DATA SUPPLIED:
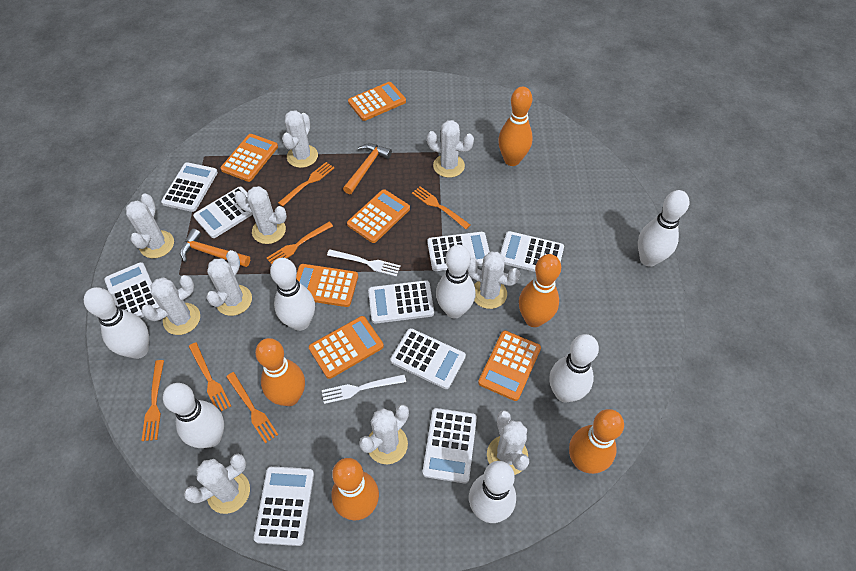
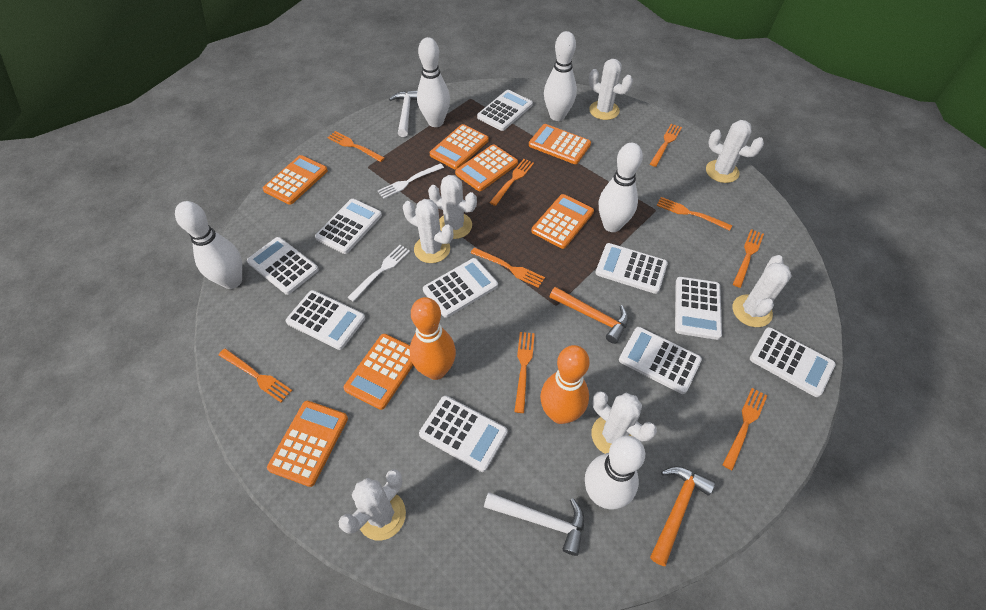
orange bowling pin: 5 -> 2
orange calculator: 6 -> 7
orange fork: 6 -> 9
white bowling pin: 7 -> 5
white cactus: 10 -> 7
white calculator: 9 -> 10
white hammer: 0 -> 2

TASK INSTRUCTIONS:
With the pictures set aside, return each line of the listing exactly as given.

FINAL ANSWER:
orange bowling pin: 5 -> 2
orange calculator: 6 -> 7
orange fork: 6 -> 9
white bowling pin: 7 -> 5
white cactus: 10 -> 7
white calculator: 9 -> 10
white hammer: 0 -> 2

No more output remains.